> [AIM OF THE EXERCISE] Print nothing except the lines of the listing below from the line with "camera: 20 degrees left, 10 degrees up" to the line with "(442, 280) = (250, 256): white", each exactly as written, both ends included.

> [MATERIAL PROVIDED]

· · · · ·

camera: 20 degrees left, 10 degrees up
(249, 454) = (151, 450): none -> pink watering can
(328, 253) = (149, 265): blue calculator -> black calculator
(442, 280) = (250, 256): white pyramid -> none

· · · · ·

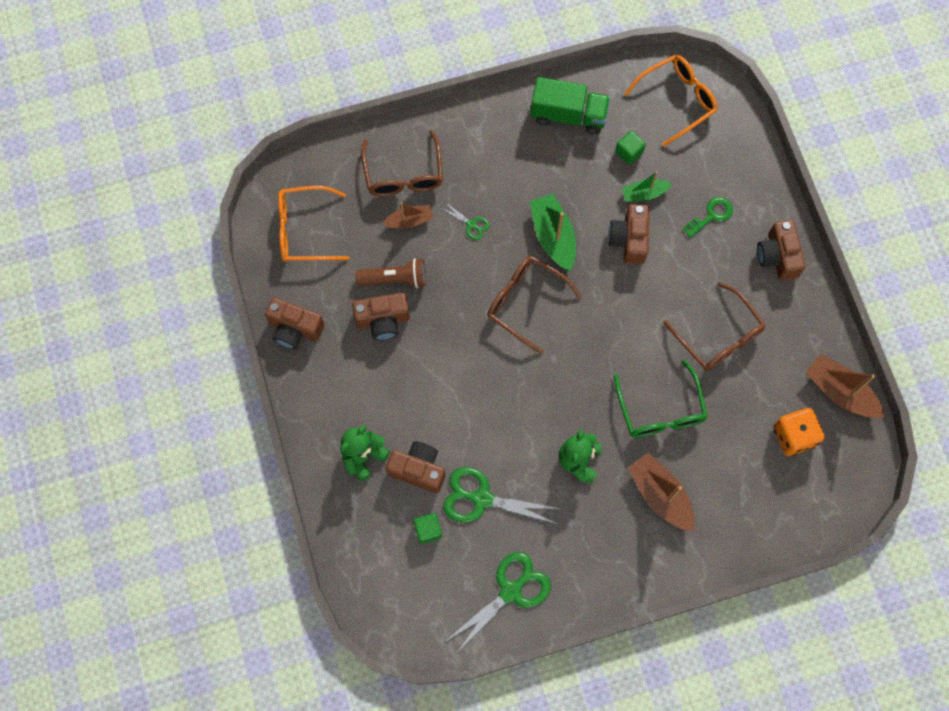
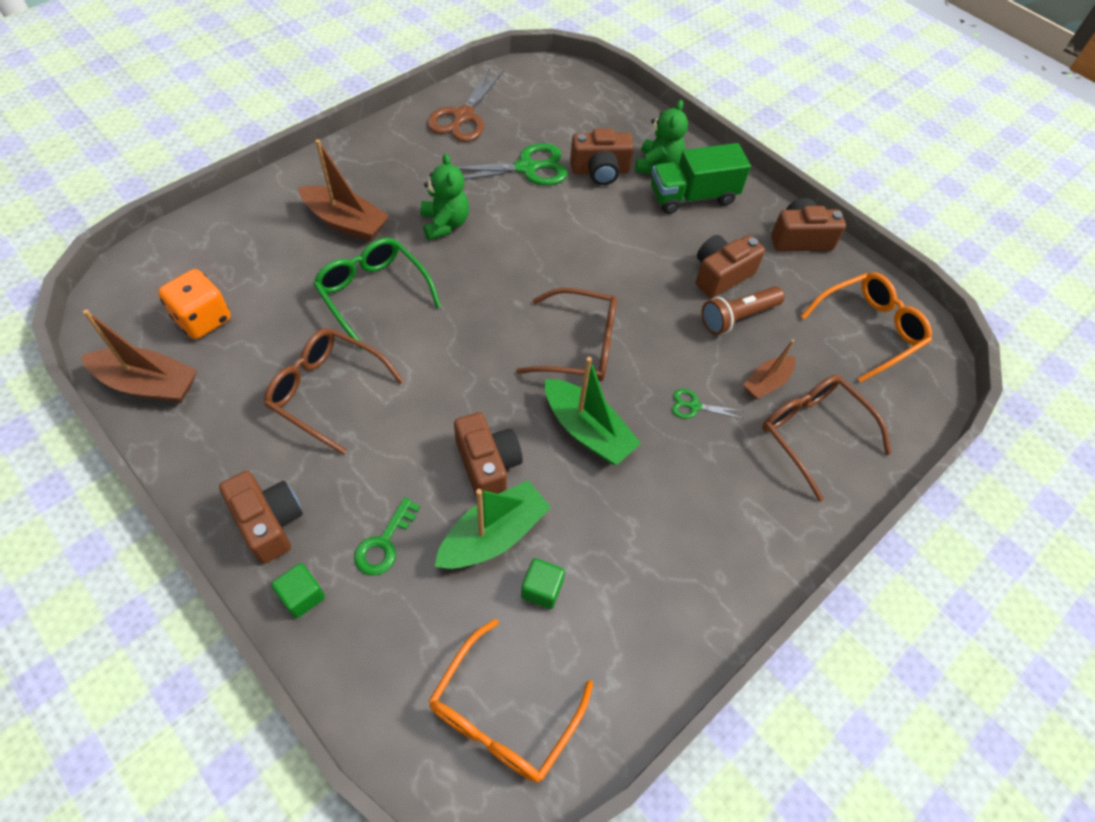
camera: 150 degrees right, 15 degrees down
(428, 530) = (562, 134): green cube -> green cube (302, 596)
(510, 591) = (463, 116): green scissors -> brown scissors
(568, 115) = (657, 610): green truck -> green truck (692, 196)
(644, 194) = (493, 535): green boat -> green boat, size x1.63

· · · · ·

> [ANSWER SECTION]
camera: 20 degrees left, 10 degrees up
(249, 454) = (151, 450): none -> pink watering can
(328, 253) = (149, 265): blue calculator -> black calculator
(442, 280) = (250, 256): white pyramid -> none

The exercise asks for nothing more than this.